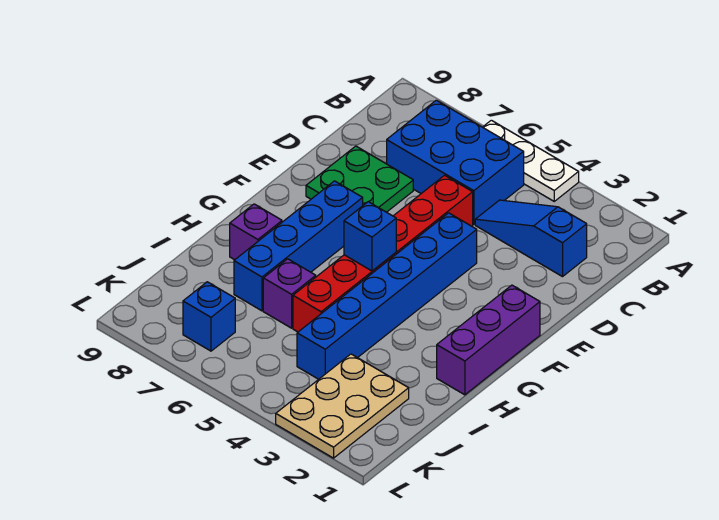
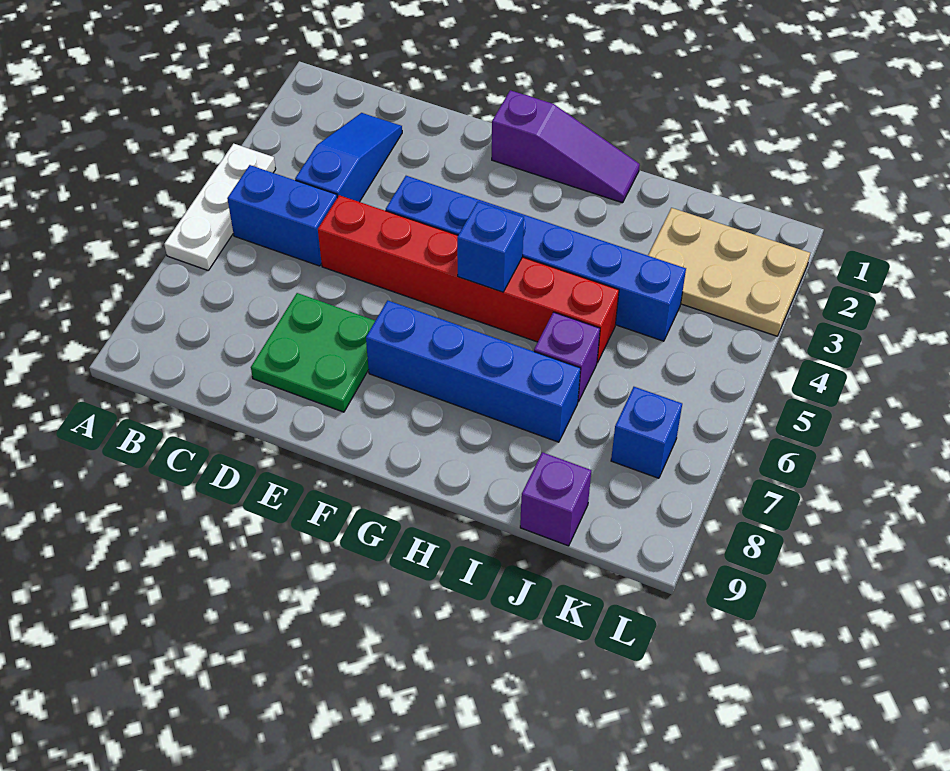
blue brick B5:C7 level 1 -> blue brick B5:C5 level 1
blue slope C2:C4 level 1 top 2 -> blue slope C2:C4 level 1 top 4
purple brick F1:H1 level 1 -> purple slope F1:H1 level 1 top F
purple brick H8 level 1 -> purple brick J9 level 1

[What the exercise asks]
Would you reproduce the listing above in full and exactly, without its pictures?

[Response box]
blue brick B5:C7 level 1 -> blue brick B5:C5 level 1
blue slope C2:C4 level 1 top 2 -> blue slope C2:C4 level 1 top 4
purple brick F1:H1 level 1 -> purple slope F1:H1 level 1 top F
purple brick H8 level 1 -> purple brick J9 level 1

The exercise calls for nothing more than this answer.